# EXTRACTED MATERIAL:

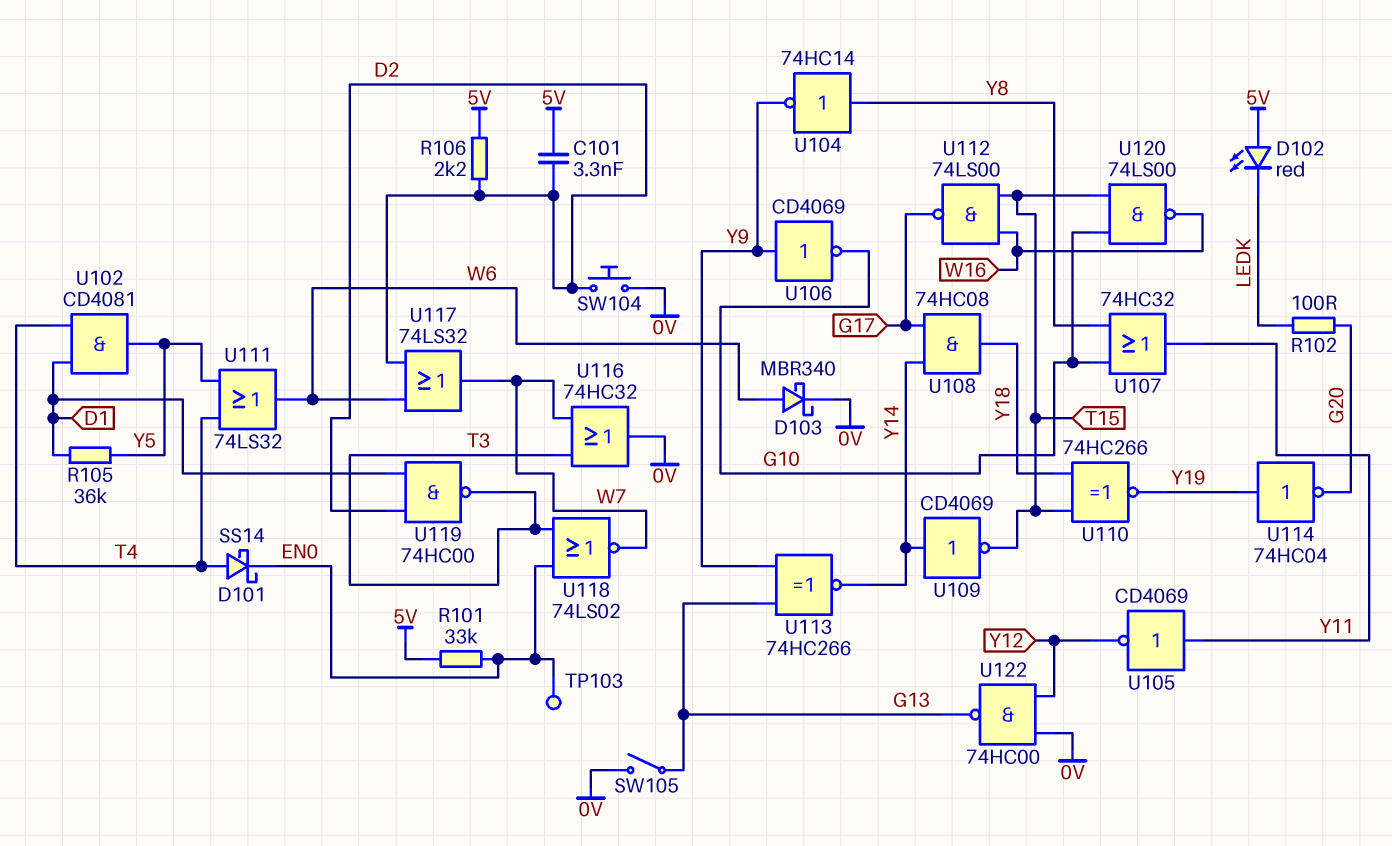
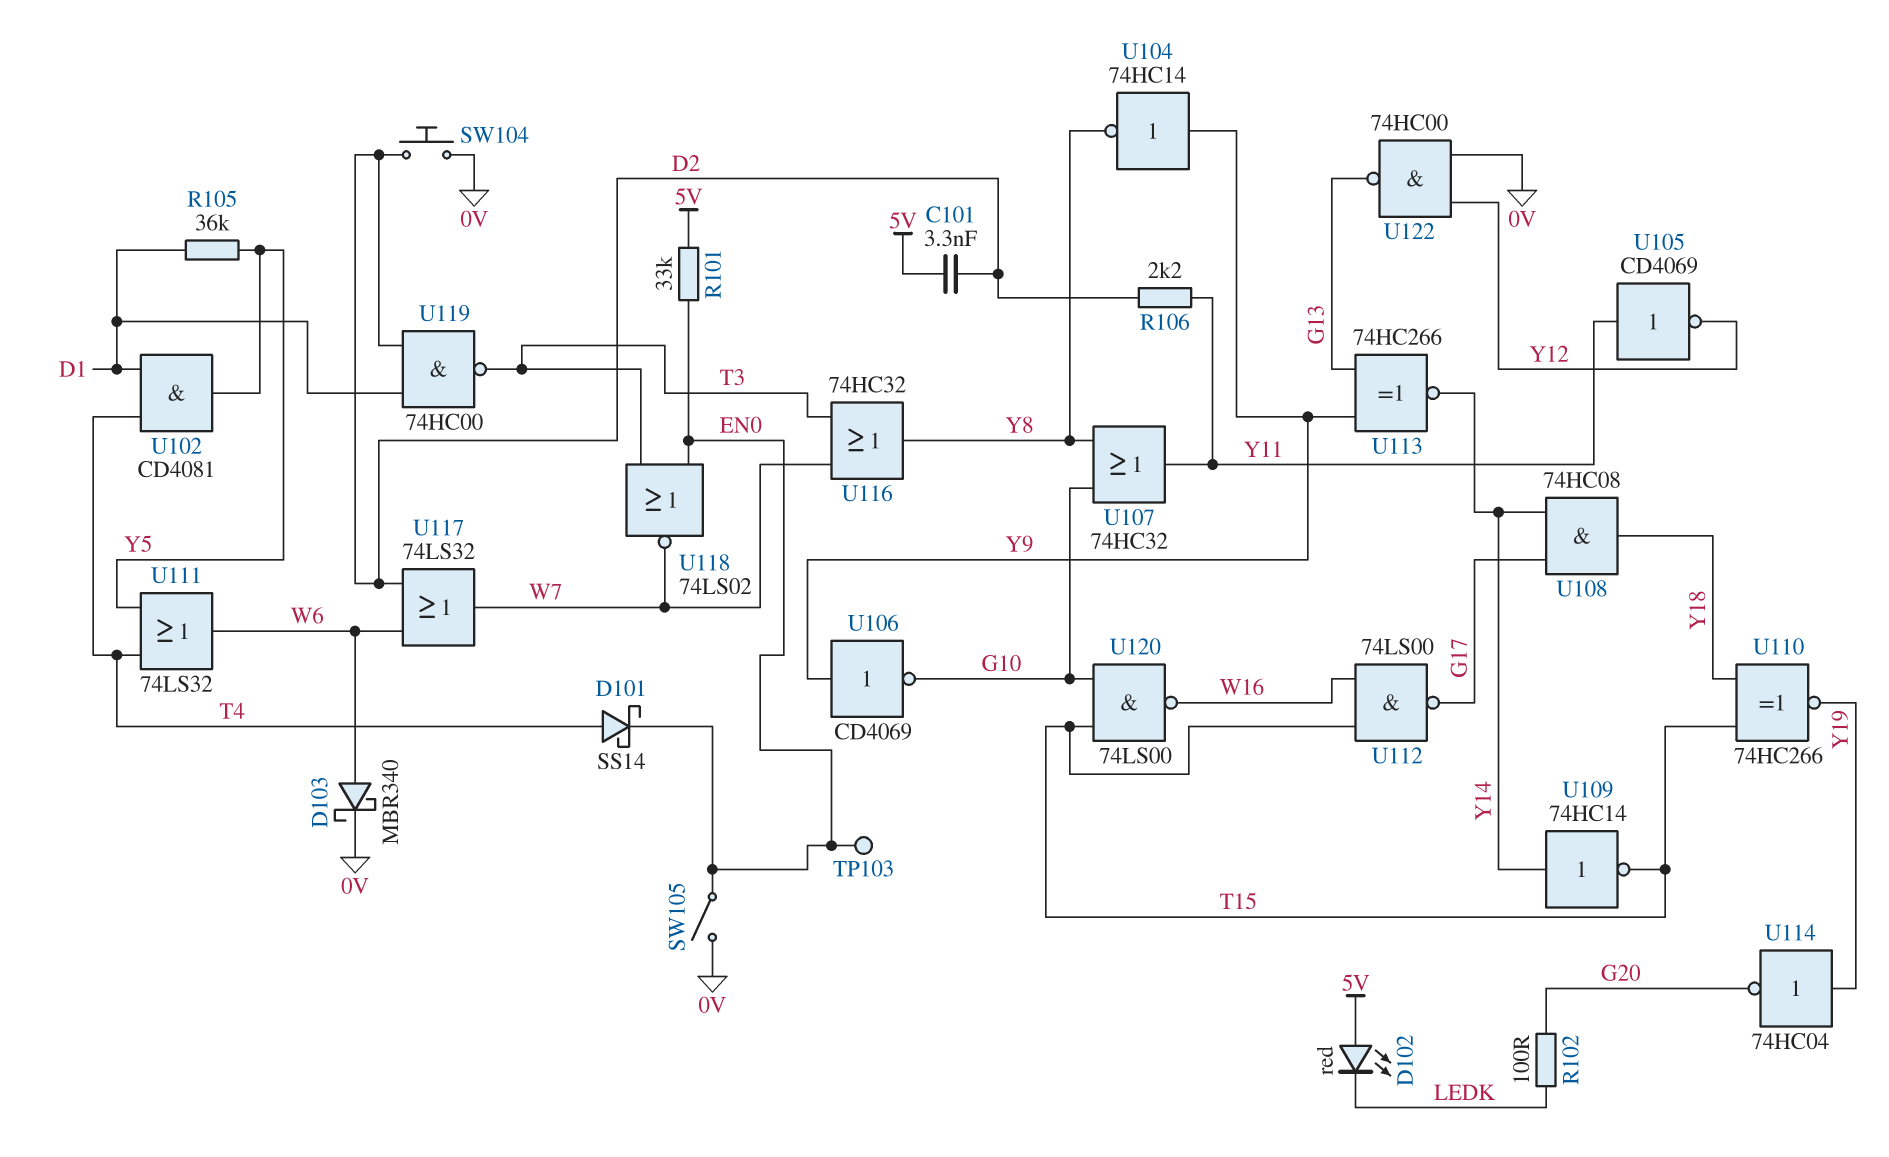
R106: 2.2k (5V, D2) -> 2.2k (D2, Y11)
SW105: switch (0V, G13) -> switch (0V, EN0)
U104: NOT 74HC14 (in Y8, out Y9) -> NOT 74HC14 (in Y9, out Y8)
U109: NOT CD4069 (in Y14, out T15) -> NOT 74HC14 (in Y14, out T15)
U116: OR 74HC32 (in T3, in W7, out 0V) -> OR 74HC32 (in T3, in W7, out Y8)

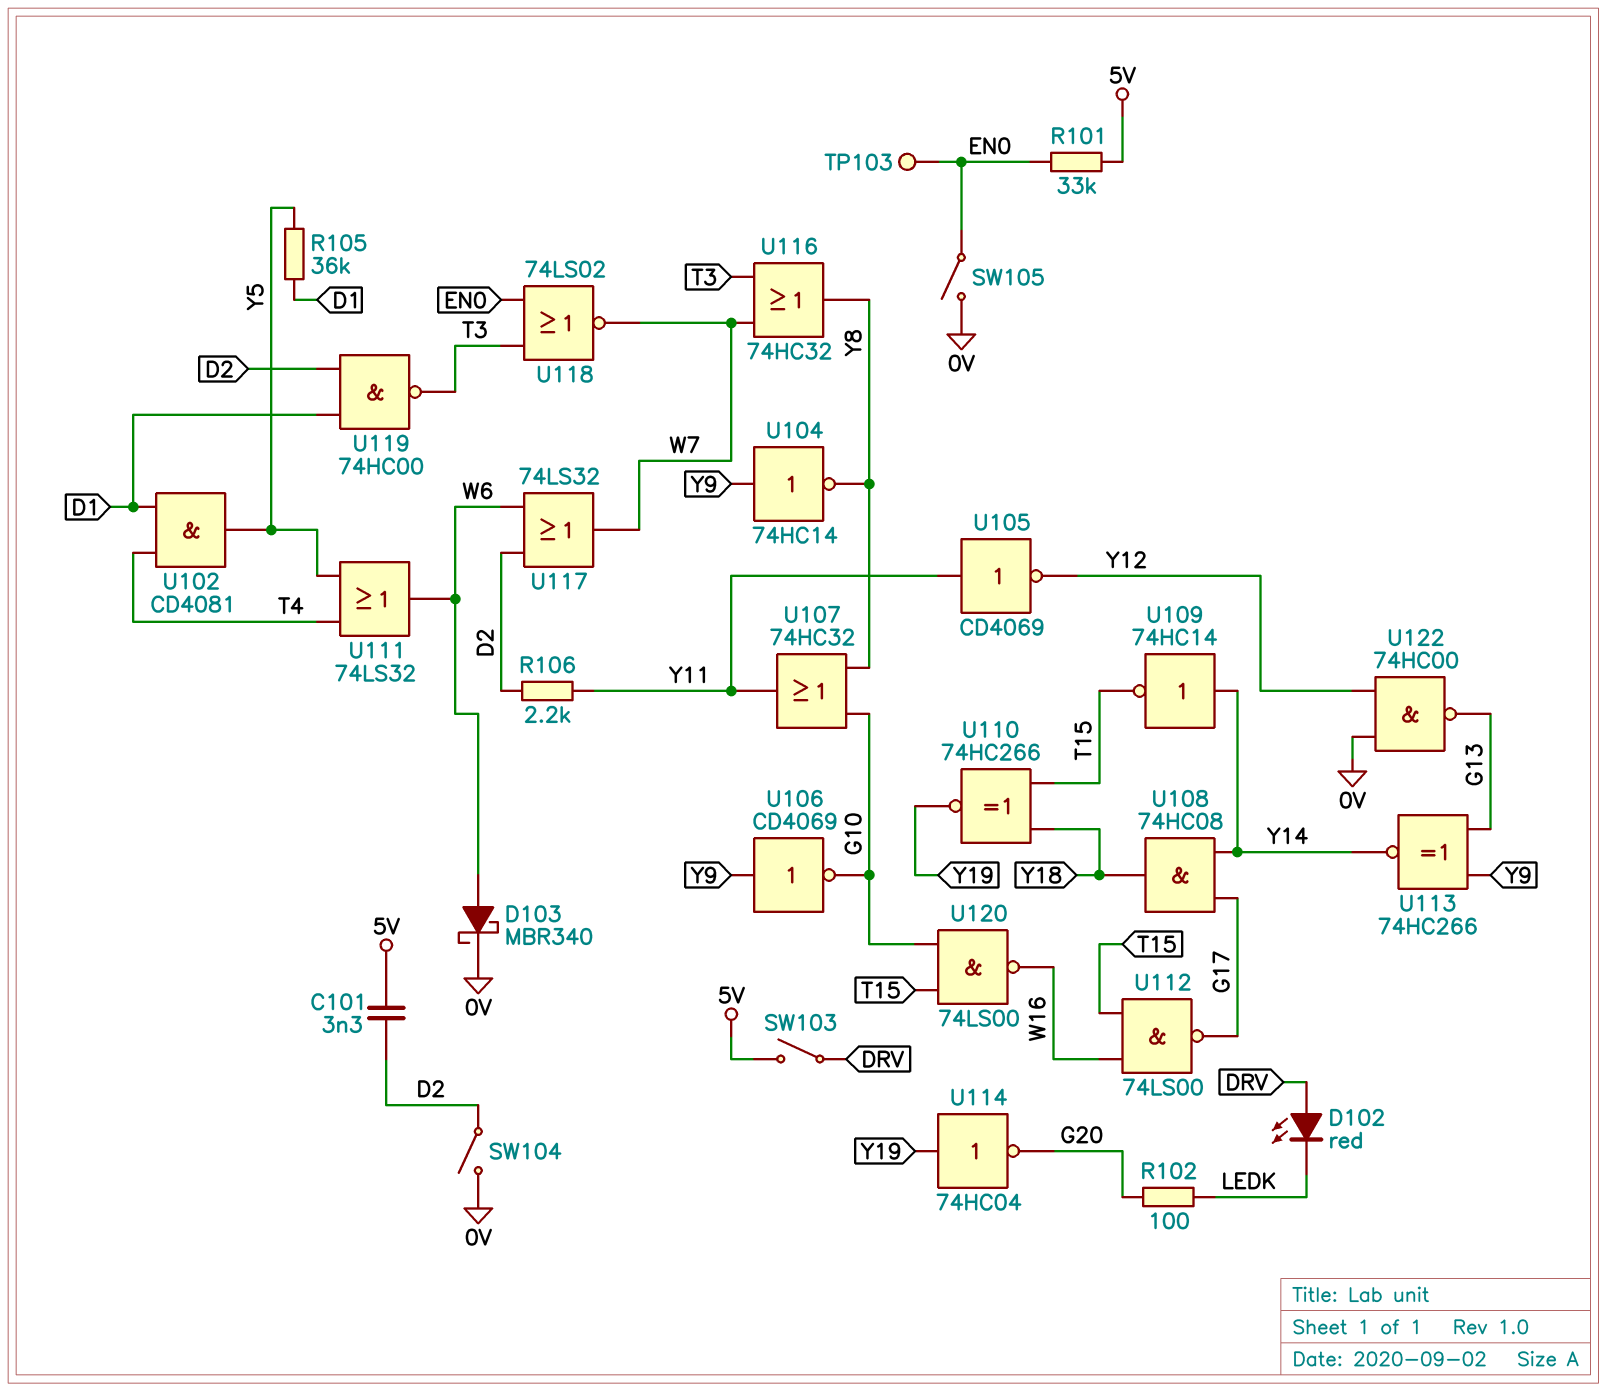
D101: schottky SS14 (A T4, K EN0) -> none
D102: LED red (A 5V, K LEDK) -> LED red (A DRV, K LEDK)
SW103: none -> switch (5V, DRV)
SW104: button (0V, D2) -> switch (0V, D2)

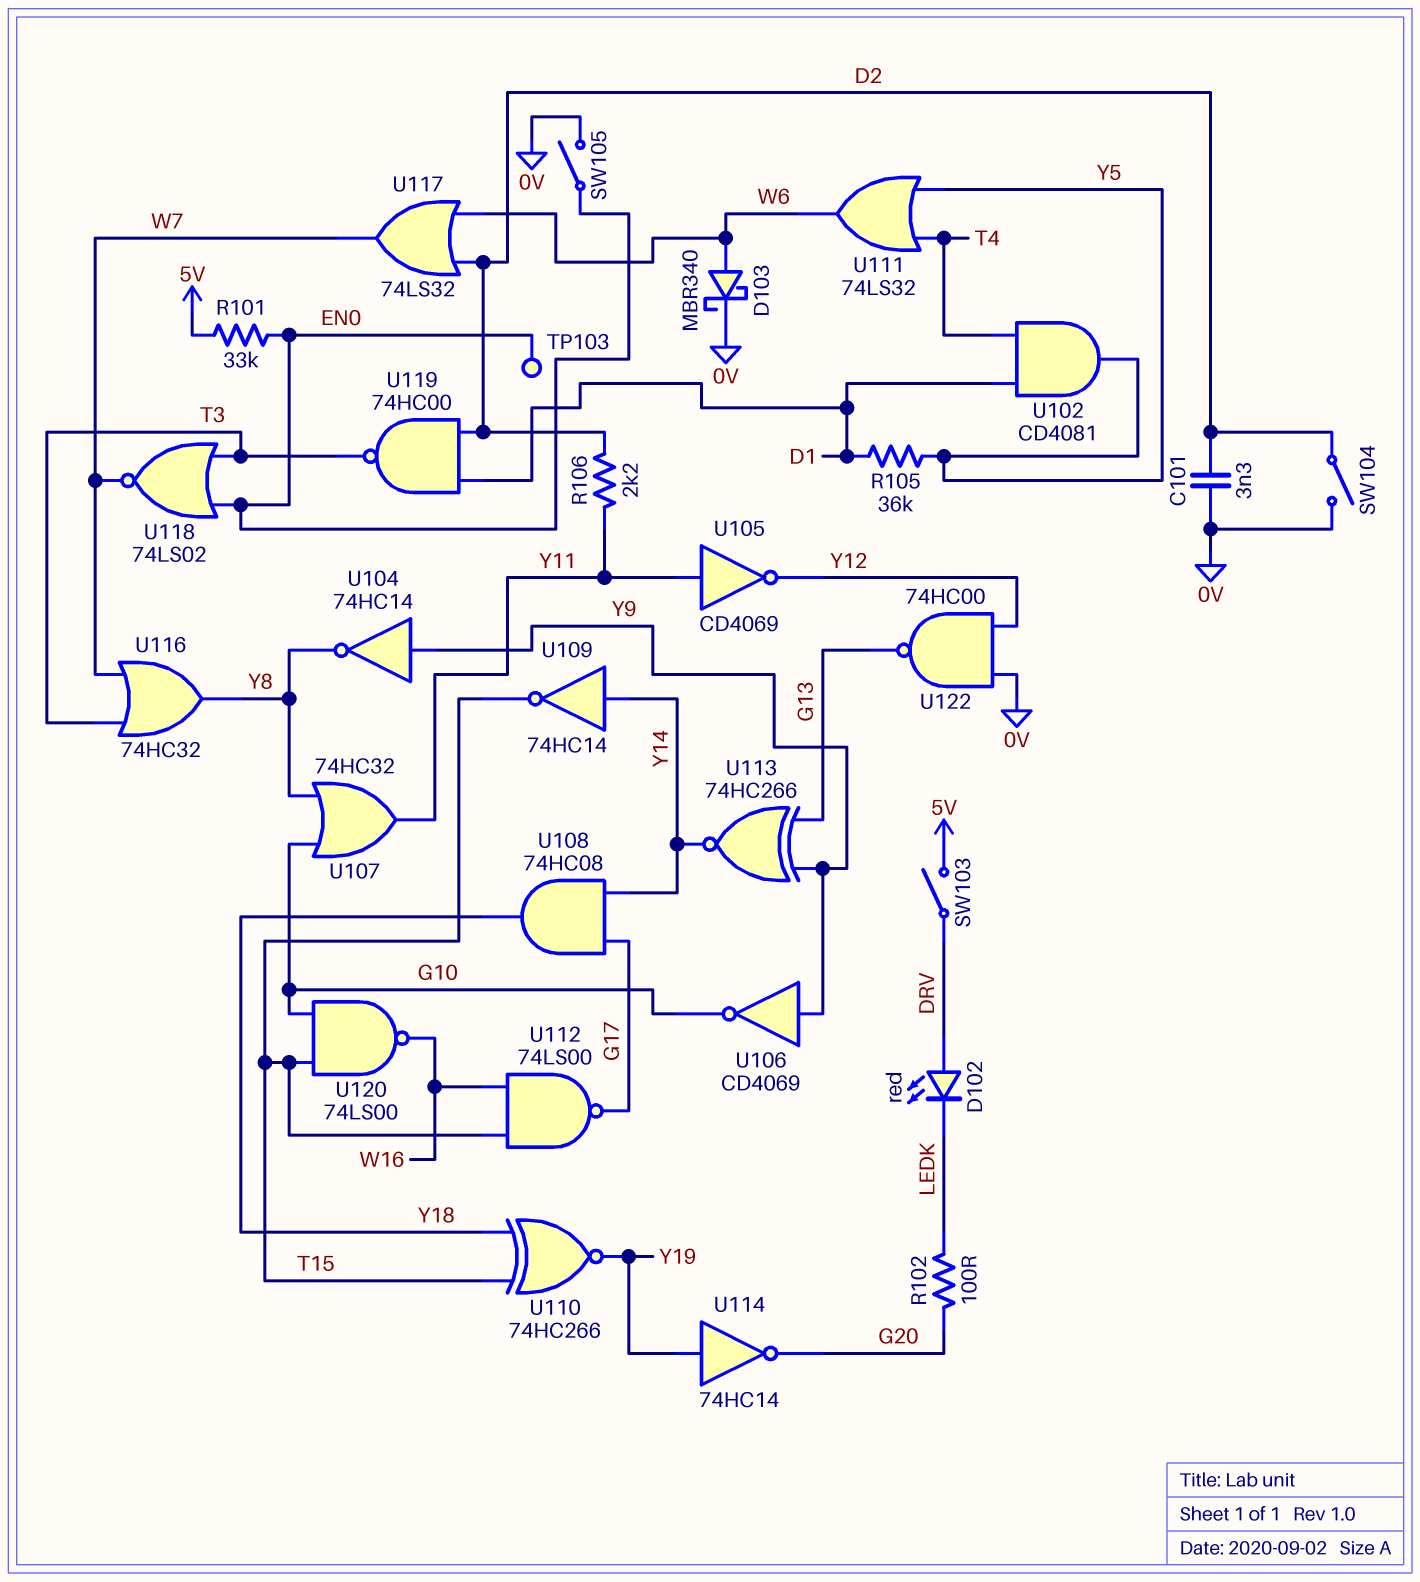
C101: 3.3nF (5V, D2) -> 3.3nF (0V, D2)
U114: NOT 74HC04 (in Y19, out G20) -> NOT 74HC14 (in Y19, out G20)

# TASK DESCRIPTION:
Number only, please: work out how many lines of the listing hold "none".

# WRITTEN ANSWER:
2